## AIM OF THE EXERCISE
Determine how many lines in the listing below include "none", and answer with only that number.

## SUPPLIED MATERIAL
Segment Open
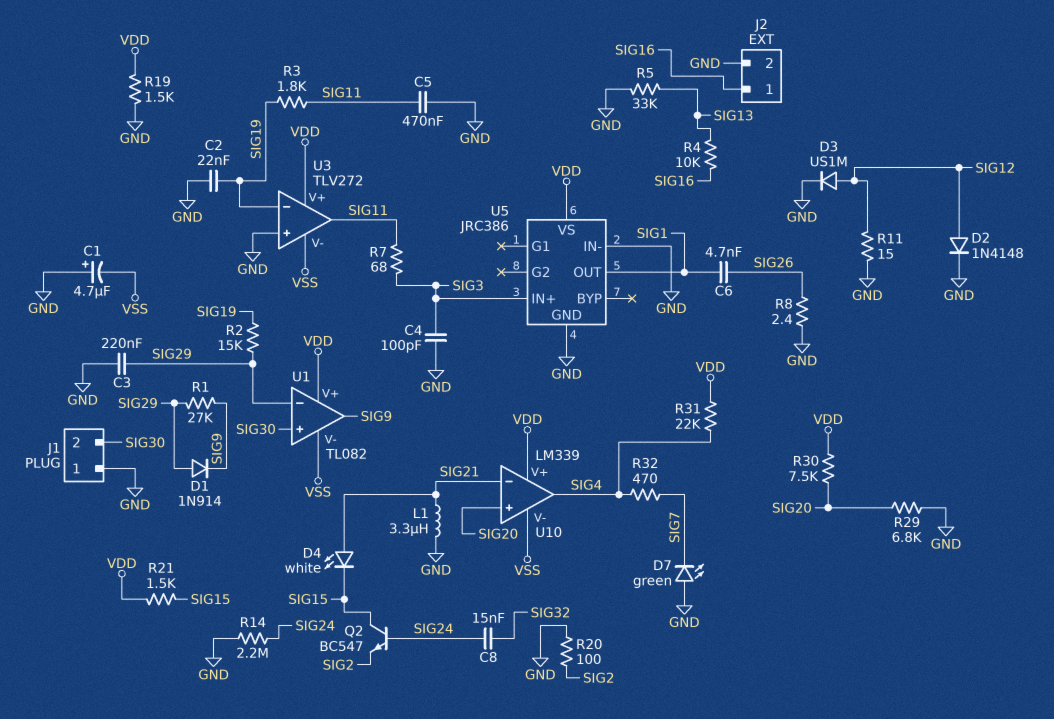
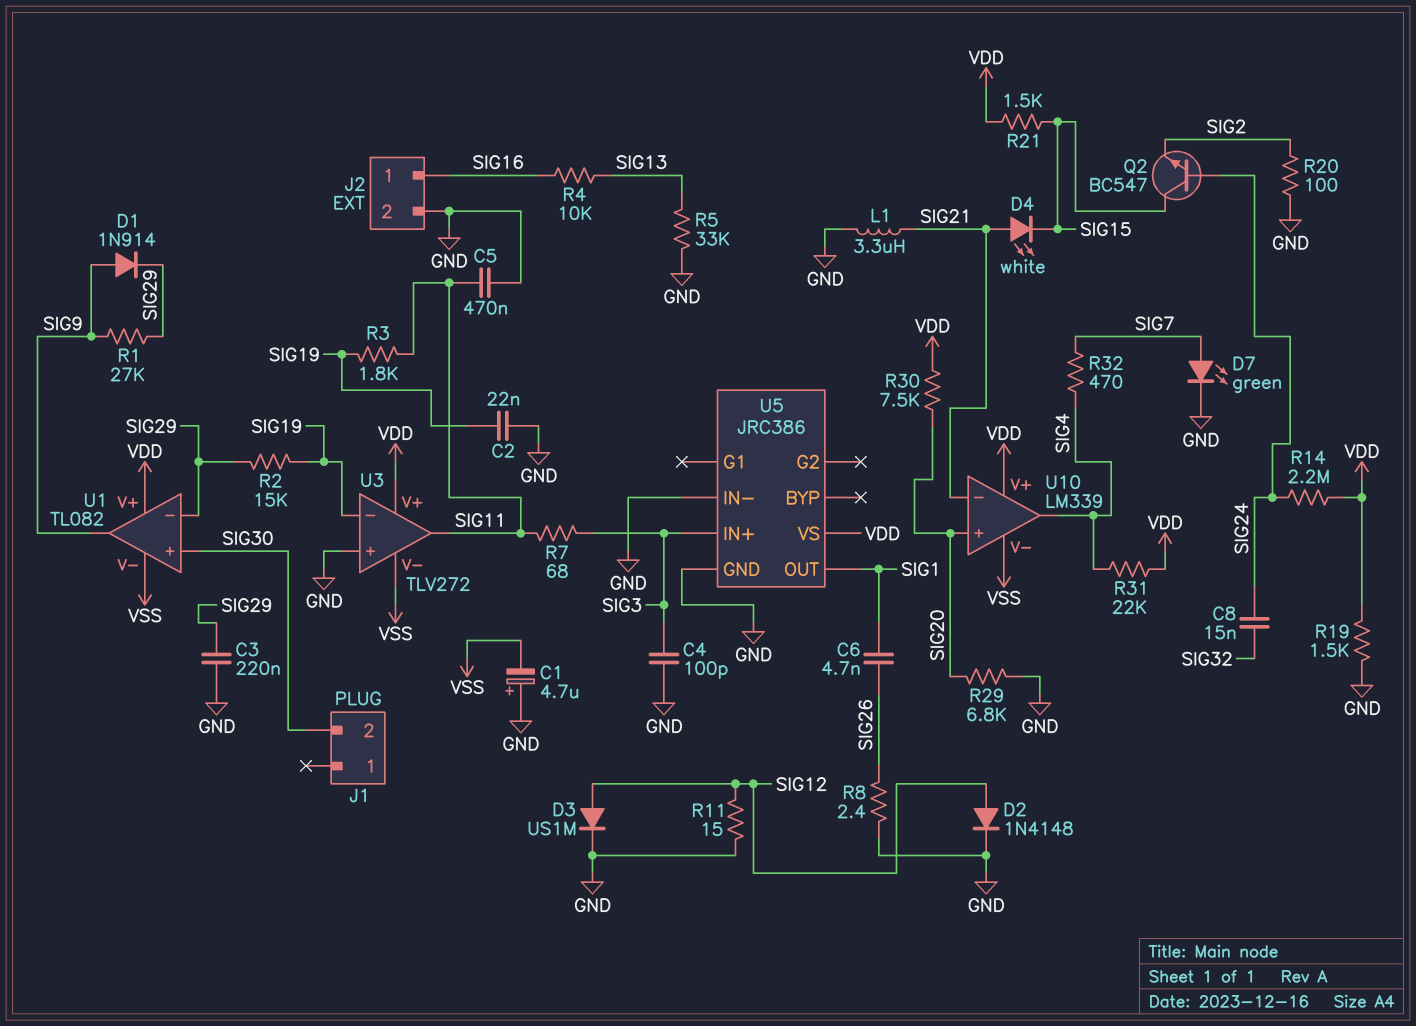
D1: diode 1N914 (A SIG29, K SIG9) -> diode 1N914 (A SIG9, K SIG29)
D7: LED green (A GND, K SIG7) -> LED green (A SIG7, K GND)
J1 pin 1: GND -> none
R14: 2.2M (GND, SIG24) -> 2.2M (SIG24, VDD)

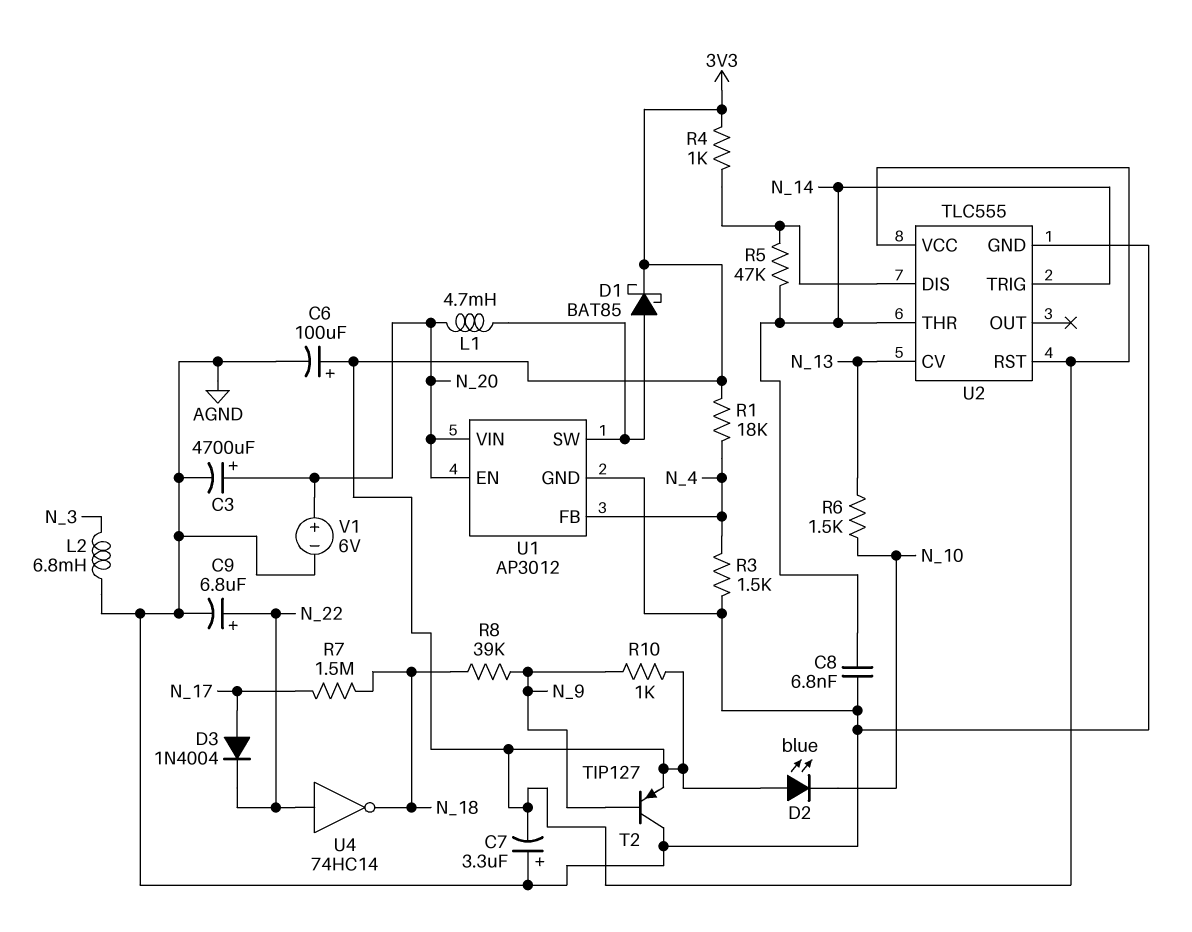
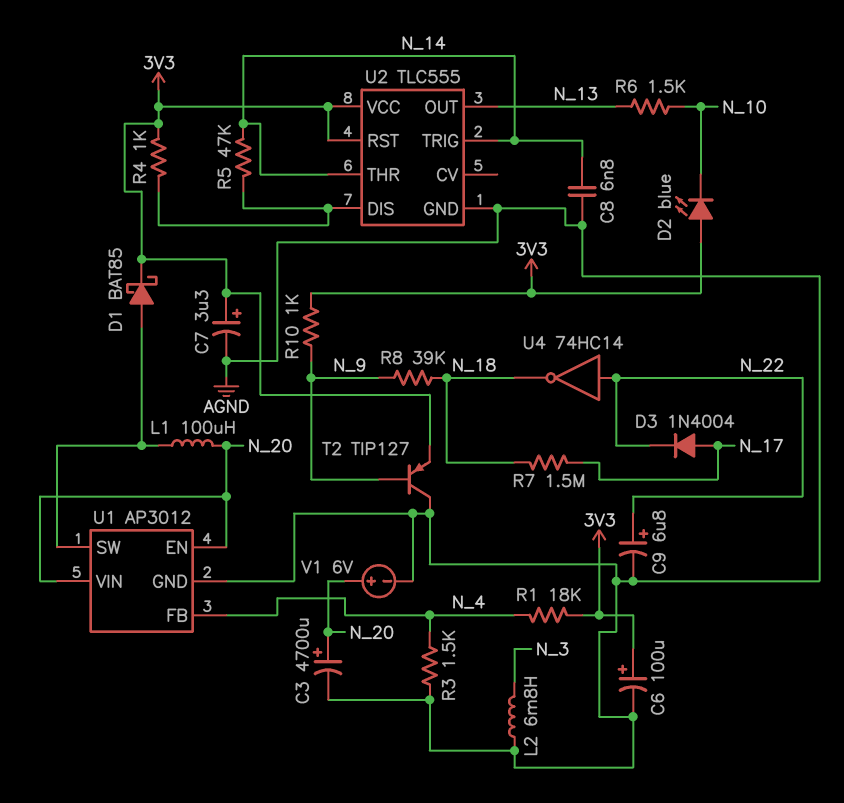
C7: 3.3uF (plus AGND, minus 3V3) -> 3.3uF (plus 3V3, minus AGND)
L1: 4.7mH (N_20, U1/SW) -> 100uH (N_20, U1/SW)
U2 pin CV: N_13 -> none
U2 pin OUT: none -> N_13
Segment Closed
## SOLUTION TO THIS TASK
3